▶ **Data for this exercise**
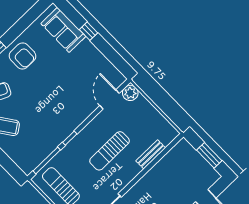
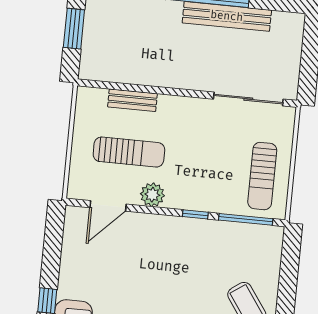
plant: (130, 93) -> (152, 195), moved
sun lounger: (110, 151) -> (129, 152), moved

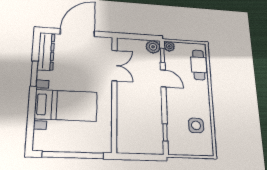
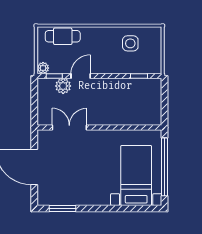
plant: (153, 47) -> (63, 86), moved
dresser: (46, 51) -> (58, 198), removed
window: (34, 74) -> (62, 208), moved
bed with nightstands: (66, 105) -> (136, 175), moved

▶ **What to produce**
Please print all the data above word for word. Pictures should not appear in the copy.

▶ **Response for this exercise**
plant: (130, 93) -> (152, 195), moved
sun lounger: (110, 151) -> (129, 152), moved

plant: (153, 47) -> (63, 86), moved
dresser: (46, 51) -> (58, 198), removed
window: (34, 74) -> (62, 208), moved
bed with nightstands: (66, 105) -> (136, 175), moved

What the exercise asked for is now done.